▶ **Task data**
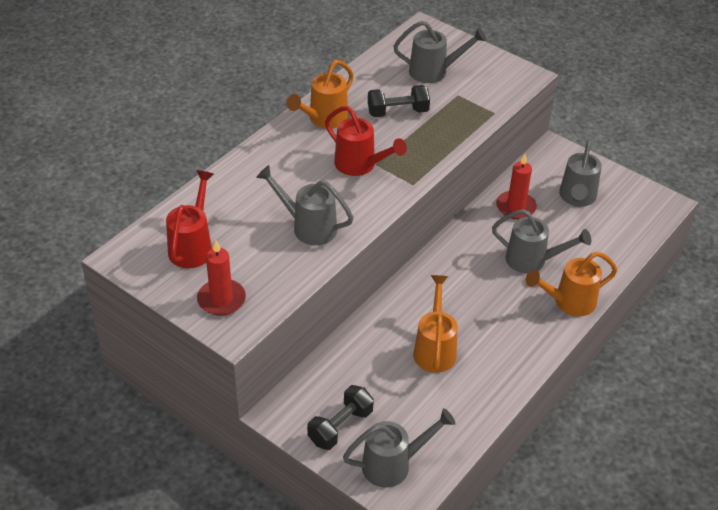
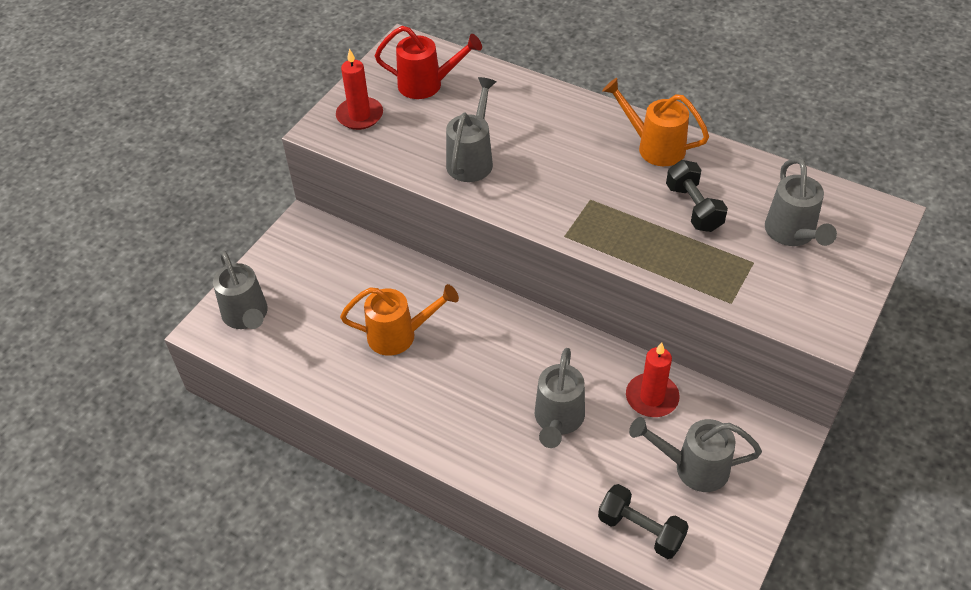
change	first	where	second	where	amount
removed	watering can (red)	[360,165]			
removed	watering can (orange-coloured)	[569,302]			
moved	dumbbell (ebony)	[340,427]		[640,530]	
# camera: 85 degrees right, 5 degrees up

...

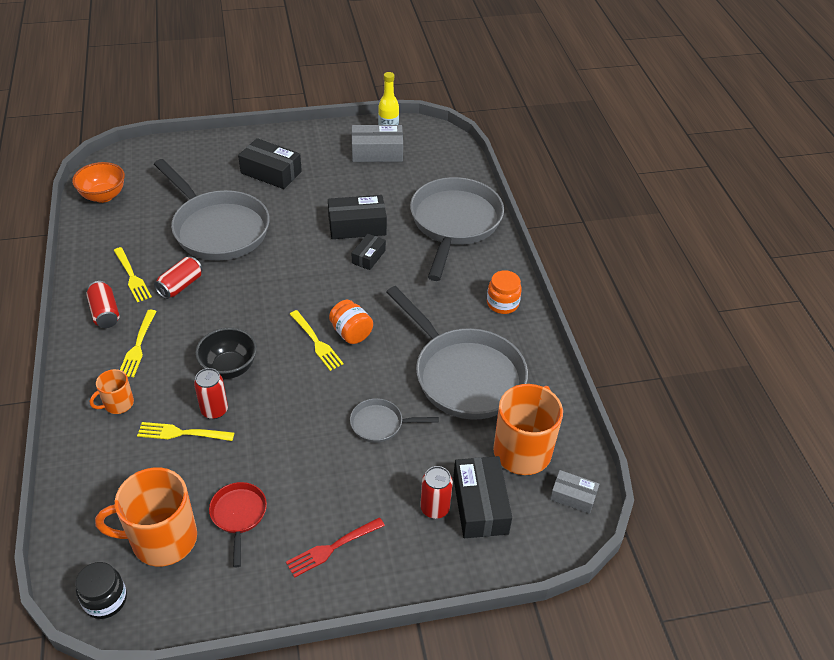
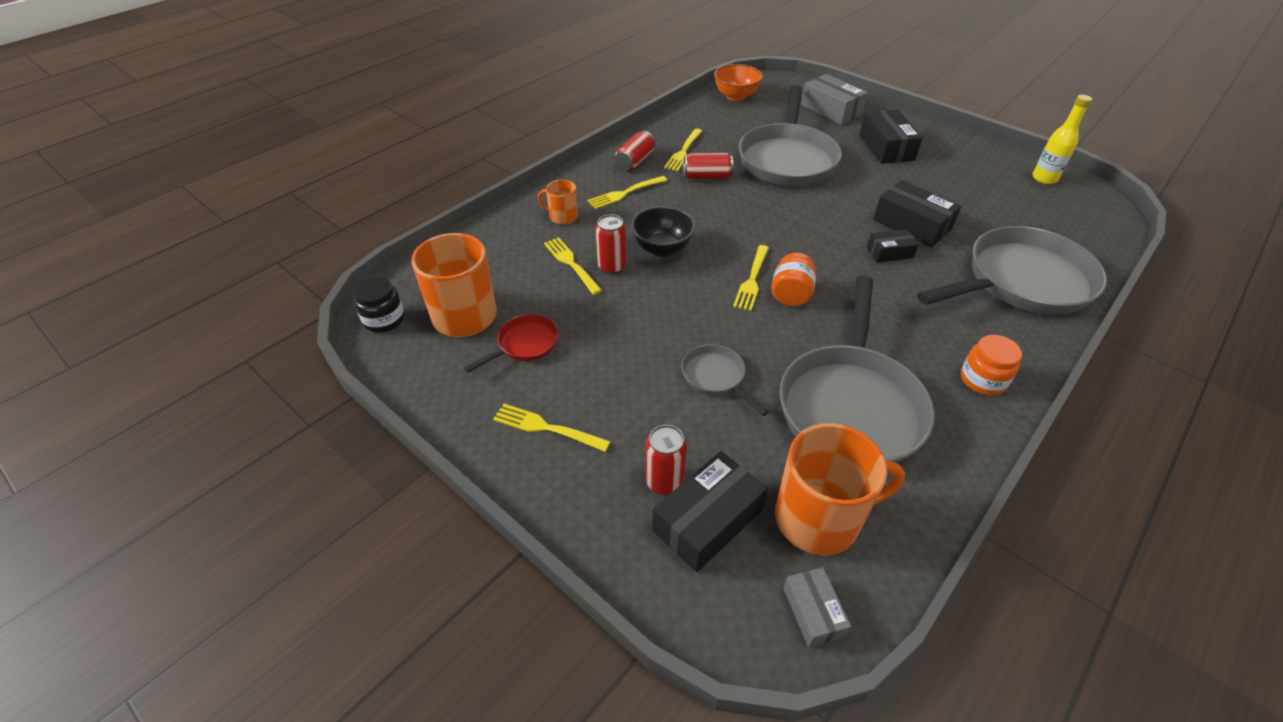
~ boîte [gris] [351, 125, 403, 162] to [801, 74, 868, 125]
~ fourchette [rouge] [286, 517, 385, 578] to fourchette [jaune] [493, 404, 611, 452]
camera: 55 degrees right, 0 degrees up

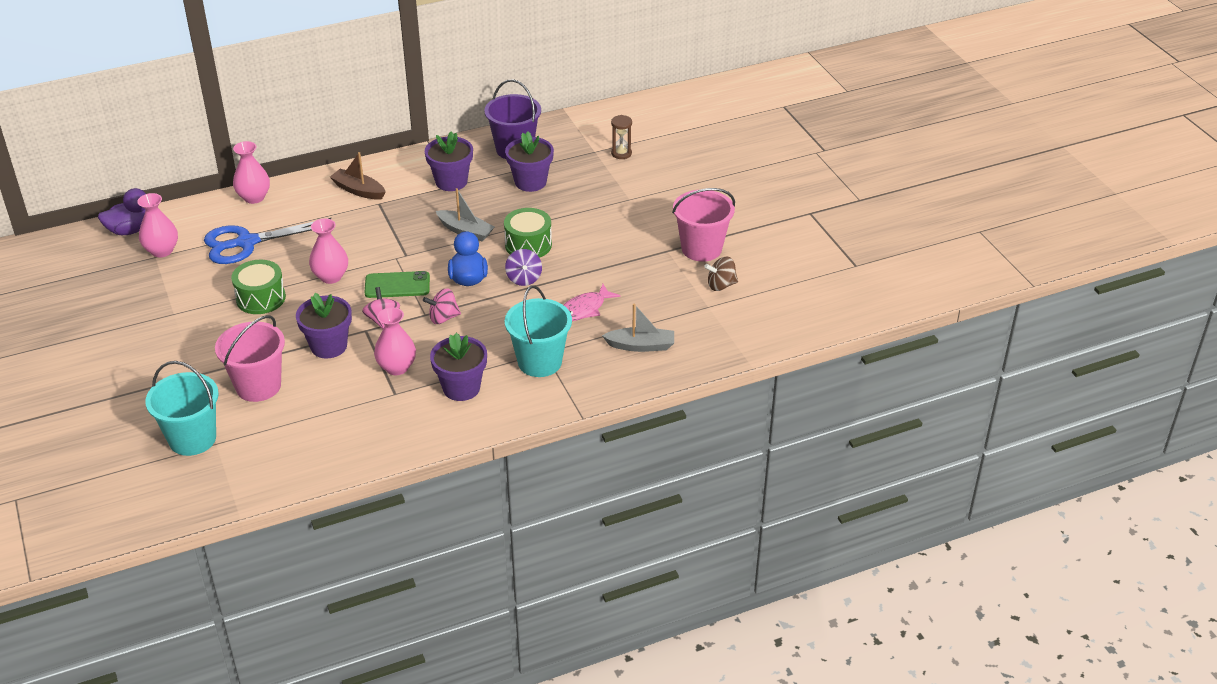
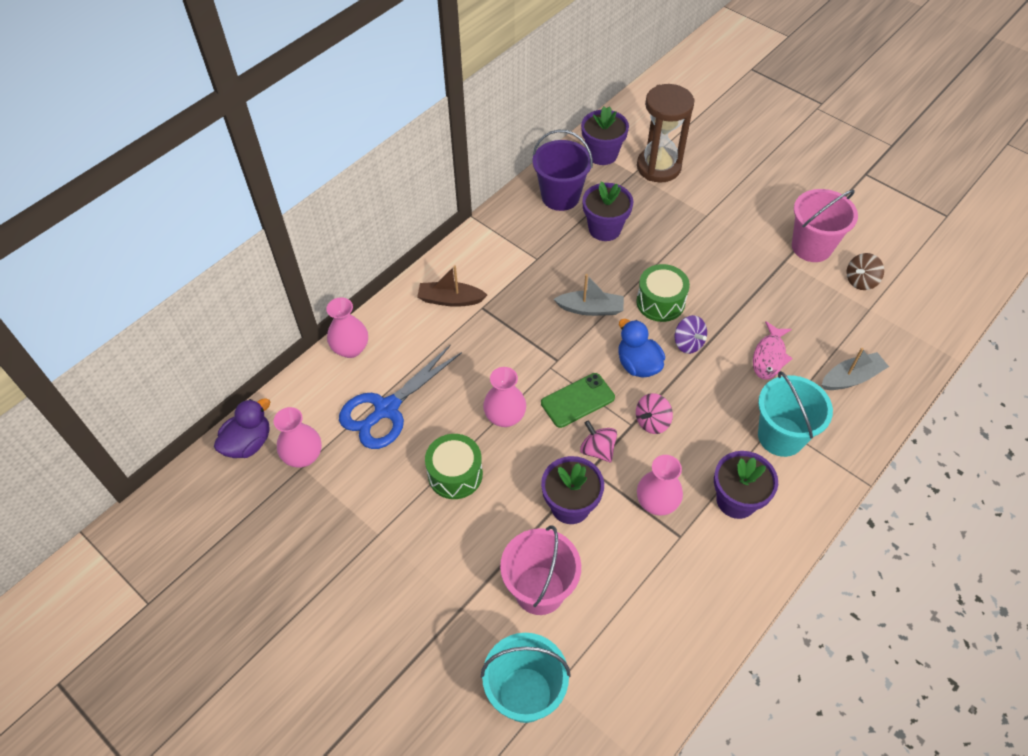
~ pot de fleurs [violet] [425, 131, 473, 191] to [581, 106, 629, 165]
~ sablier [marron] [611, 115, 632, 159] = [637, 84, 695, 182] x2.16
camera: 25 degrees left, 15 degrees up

▶ **Task to carry out**
Of the entries above, repeat exactly the lines between the line with "74, 868, 125]" and the line with "404, 611, 452]", inclusive, and no others.

▶ **Solution to this task**
~ boîte [gris] [351, 125, 403, 162] to [801, 74, 868, 125]
~ fourchette [rouge] [286, 517, 385, 578] to fourchette [jaune] [493, 404, 611, 452]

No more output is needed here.